[What you have to do] Find each line below that includes "czarny", then copy it.

[Exercise data]
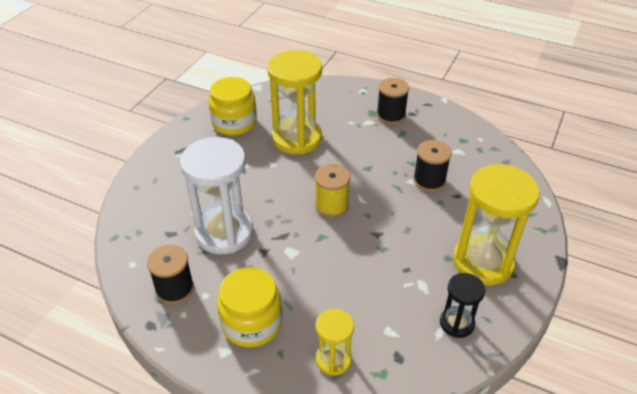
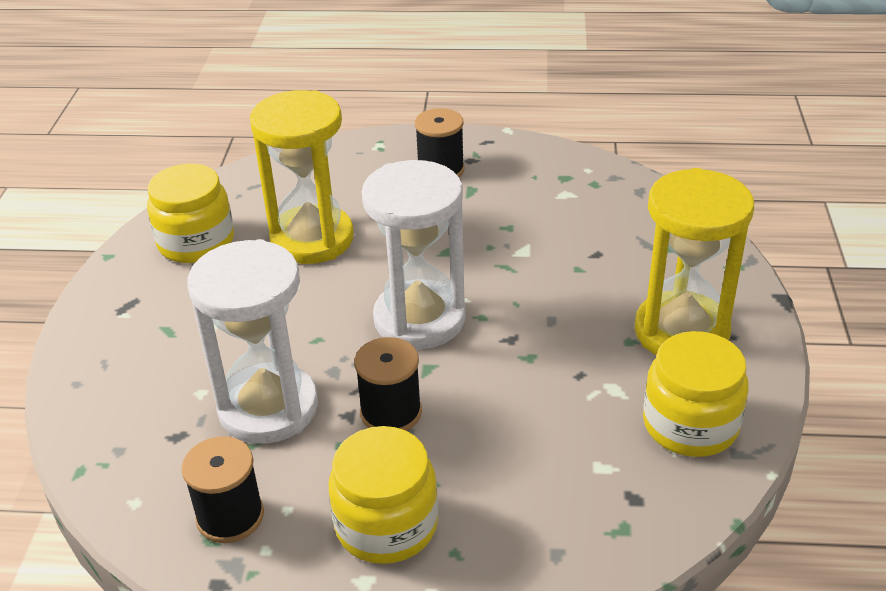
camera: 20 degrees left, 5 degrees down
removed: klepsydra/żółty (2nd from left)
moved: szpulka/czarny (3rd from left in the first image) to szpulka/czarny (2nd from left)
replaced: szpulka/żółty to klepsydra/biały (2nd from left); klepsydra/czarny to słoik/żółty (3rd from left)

[Exercise output]
moved: szpulka/czarny (3rd from left in the first image) to szpulka/czarny (2nd from left)
replaced: szpulka/żółty to klepsydra/biały (2nd from left); klepsydra/czarny to słoik/żółty (3rd from left)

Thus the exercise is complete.